Where does the word "ALARM" occur in the data below? Copy each line that holds it.

==========

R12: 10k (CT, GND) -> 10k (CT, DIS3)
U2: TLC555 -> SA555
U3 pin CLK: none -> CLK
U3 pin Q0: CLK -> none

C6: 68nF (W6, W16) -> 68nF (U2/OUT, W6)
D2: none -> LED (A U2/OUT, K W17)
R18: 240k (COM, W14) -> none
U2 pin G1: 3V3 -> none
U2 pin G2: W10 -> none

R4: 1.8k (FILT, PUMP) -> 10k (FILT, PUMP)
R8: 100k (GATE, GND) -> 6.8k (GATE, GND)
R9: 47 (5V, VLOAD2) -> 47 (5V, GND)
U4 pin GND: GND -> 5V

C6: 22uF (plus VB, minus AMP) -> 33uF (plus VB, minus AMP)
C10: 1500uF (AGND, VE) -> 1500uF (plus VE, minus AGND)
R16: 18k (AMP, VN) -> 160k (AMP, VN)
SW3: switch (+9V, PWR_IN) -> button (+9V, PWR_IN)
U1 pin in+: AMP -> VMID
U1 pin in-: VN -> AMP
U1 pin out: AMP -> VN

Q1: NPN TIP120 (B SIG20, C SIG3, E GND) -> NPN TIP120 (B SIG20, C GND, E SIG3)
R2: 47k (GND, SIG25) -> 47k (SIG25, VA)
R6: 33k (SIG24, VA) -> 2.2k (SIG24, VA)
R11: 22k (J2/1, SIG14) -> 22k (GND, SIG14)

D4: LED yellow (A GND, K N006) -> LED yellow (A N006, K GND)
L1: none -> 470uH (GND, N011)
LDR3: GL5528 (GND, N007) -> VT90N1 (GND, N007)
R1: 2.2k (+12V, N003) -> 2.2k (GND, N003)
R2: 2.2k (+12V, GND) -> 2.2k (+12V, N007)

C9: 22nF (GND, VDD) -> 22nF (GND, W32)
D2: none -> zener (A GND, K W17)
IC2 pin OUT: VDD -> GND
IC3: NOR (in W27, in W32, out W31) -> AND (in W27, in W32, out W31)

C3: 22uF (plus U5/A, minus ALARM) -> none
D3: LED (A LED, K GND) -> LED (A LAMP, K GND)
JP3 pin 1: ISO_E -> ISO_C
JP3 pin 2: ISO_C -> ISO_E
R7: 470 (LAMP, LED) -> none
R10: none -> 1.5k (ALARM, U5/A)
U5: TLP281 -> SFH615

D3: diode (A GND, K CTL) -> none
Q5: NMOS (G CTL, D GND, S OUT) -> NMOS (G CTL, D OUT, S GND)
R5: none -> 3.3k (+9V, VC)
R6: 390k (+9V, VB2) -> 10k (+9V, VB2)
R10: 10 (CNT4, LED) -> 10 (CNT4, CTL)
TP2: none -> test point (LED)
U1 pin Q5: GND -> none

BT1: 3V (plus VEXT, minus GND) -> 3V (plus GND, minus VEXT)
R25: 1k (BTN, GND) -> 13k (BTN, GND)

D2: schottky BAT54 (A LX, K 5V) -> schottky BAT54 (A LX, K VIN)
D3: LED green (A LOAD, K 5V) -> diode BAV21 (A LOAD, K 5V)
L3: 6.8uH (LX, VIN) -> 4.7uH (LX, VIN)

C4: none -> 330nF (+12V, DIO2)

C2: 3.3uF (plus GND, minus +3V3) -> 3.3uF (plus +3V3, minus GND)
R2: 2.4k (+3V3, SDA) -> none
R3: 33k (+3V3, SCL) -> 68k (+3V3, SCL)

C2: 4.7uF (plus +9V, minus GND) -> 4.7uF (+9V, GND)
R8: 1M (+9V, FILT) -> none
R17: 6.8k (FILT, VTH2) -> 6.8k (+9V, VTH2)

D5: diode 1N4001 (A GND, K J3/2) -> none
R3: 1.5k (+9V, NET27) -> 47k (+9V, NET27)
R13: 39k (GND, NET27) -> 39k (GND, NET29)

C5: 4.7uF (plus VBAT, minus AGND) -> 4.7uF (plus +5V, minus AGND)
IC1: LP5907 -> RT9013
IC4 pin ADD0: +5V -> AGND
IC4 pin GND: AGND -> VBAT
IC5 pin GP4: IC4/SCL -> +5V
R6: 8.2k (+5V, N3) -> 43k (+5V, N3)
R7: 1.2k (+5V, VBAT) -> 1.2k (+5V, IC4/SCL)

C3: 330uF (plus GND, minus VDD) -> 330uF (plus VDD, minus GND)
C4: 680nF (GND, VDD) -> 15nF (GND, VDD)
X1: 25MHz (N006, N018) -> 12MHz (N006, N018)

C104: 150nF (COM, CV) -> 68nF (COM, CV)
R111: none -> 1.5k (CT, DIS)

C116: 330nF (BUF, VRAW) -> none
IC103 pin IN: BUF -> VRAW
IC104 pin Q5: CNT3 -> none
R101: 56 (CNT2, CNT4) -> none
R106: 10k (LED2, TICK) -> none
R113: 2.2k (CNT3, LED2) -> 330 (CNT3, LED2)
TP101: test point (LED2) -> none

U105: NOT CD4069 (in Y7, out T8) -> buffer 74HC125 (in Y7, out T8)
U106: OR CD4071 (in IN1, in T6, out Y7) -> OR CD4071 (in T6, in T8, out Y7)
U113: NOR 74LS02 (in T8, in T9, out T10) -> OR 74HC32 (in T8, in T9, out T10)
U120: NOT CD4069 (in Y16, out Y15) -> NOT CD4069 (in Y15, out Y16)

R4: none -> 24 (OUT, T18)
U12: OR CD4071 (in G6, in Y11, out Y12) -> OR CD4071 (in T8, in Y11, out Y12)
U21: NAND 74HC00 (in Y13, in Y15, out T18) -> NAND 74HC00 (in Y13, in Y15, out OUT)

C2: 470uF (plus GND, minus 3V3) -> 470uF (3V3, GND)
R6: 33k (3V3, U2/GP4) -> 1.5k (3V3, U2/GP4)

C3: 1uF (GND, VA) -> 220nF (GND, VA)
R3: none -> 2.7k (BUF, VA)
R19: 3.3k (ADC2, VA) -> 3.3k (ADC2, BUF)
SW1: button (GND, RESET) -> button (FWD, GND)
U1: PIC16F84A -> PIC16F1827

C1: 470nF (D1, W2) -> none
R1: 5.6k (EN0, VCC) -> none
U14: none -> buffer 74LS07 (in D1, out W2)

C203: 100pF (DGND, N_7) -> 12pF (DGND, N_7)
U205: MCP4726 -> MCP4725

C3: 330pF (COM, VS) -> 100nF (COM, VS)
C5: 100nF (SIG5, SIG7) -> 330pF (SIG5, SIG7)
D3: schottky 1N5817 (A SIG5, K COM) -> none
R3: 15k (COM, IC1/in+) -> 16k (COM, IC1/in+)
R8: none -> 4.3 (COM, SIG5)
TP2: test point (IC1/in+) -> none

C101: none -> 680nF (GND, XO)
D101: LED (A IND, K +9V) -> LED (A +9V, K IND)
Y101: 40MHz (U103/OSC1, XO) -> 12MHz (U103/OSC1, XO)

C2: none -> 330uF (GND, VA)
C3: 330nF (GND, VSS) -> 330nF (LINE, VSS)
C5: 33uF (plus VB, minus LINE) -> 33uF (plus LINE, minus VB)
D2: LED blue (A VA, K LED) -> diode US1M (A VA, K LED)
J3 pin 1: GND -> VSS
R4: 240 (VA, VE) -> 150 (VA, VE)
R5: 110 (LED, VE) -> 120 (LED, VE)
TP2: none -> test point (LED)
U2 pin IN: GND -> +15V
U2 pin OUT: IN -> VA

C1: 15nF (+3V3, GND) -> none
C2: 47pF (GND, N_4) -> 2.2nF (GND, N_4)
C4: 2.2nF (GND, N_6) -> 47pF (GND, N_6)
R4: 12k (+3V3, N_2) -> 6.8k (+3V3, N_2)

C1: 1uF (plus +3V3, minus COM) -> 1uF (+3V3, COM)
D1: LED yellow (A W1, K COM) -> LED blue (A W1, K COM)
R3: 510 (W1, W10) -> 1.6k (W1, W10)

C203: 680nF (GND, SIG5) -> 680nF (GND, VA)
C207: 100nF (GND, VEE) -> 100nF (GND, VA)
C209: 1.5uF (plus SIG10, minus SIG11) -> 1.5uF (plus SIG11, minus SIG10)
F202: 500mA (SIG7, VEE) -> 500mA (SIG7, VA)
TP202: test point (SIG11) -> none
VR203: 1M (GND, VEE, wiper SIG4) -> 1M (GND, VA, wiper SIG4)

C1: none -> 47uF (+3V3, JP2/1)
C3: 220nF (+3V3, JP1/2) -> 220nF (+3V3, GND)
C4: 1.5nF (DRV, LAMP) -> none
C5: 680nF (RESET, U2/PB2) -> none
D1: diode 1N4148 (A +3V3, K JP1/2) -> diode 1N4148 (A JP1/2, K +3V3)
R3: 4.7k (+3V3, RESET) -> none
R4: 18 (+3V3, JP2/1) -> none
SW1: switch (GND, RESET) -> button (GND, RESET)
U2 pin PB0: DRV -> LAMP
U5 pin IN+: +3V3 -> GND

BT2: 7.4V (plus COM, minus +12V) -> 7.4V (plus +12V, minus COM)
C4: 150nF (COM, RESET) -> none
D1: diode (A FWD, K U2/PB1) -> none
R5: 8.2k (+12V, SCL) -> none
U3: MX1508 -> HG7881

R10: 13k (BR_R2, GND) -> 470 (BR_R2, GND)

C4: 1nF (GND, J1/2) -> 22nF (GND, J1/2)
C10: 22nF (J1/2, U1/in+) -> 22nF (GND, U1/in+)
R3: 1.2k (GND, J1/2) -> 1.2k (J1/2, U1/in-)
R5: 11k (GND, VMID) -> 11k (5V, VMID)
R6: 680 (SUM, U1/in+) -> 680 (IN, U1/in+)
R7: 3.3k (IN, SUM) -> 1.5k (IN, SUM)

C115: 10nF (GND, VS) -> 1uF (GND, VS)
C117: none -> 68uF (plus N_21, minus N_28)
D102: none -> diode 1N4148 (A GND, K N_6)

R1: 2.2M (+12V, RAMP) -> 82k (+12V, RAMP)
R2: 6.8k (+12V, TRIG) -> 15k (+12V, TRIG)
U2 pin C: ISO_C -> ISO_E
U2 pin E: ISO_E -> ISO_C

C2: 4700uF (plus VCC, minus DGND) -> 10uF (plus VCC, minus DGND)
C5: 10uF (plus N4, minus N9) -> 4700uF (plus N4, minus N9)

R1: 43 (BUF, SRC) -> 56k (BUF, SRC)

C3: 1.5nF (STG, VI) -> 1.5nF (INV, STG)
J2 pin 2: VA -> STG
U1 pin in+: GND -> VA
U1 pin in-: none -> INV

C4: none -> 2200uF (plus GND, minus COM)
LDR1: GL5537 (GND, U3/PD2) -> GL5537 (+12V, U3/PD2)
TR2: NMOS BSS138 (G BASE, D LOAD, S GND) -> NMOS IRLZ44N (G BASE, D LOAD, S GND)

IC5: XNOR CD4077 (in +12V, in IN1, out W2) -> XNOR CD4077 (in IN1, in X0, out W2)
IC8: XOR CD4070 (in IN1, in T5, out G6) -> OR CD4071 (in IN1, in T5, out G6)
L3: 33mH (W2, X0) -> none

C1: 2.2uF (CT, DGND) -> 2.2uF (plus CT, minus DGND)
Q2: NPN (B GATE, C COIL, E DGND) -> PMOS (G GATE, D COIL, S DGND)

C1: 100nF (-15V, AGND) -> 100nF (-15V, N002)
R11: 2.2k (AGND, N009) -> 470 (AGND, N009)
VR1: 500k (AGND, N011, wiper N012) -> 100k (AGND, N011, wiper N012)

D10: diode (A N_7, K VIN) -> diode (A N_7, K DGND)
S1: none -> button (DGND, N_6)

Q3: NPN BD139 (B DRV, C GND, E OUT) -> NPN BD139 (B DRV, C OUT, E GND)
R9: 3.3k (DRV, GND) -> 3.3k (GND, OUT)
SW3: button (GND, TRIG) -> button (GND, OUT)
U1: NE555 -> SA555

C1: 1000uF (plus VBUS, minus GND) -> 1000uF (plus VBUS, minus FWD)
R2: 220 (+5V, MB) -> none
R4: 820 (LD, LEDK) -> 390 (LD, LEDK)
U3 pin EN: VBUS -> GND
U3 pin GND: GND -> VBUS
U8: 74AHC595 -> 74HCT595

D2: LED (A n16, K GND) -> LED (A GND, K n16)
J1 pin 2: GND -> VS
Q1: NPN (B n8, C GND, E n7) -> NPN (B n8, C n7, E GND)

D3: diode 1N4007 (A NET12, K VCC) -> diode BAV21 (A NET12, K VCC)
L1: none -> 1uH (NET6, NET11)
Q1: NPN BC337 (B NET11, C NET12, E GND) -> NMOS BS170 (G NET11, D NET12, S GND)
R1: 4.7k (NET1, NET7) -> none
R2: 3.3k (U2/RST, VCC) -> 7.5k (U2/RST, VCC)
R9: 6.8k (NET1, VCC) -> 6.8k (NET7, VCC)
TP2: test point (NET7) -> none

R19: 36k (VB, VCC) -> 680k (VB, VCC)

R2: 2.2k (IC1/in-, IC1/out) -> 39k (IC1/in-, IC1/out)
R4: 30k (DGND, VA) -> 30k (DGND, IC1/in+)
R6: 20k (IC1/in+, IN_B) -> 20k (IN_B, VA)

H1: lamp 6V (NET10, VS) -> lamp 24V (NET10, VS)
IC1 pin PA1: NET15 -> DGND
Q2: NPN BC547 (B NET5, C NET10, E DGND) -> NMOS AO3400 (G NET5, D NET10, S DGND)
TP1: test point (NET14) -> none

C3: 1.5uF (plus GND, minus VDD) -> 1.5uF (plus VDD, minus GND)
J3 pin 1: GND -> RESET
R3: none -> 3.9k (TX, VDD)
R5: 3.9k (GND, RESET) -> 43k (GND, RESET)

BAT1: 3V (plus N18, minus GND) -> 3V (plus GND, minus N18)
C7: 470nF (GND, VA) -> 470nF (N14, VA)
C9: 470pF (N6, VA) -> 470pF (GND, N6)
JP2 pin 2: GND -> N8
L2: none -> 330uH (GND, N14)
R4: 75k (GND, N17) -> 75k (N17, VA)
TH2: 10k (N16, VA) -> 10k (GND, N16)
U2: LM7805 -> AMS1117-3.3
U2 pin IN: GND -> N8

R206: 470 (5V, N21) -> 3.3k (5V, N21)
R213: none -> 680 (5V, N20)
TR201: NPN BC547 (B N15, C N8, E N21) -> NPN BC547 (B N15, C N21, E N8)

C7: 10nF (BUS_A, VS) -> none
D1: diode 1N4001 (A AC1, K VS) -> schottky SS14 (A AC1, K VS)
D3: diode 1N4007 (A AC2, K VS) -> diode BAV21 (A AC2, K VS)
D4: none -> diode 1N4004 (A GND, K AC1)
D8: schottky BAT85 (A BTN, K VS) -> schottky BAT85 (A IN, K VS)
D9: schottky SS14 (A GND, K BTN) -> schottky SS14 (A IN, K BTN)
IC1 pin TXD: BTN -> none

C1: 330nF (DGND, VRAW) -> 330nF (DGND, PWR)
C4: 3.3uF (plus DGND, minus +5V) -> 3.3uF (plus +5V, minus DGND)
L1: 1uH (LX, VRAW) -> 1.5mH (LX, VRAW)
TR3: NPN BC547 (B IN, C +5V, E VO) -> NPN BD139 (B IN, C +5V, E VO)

==========

EXPECTED OUTPUT
C3: 22uF (plus U5/A, minus ALARM) -> none
R10: none -> 1.5k (ALARM, U5/A)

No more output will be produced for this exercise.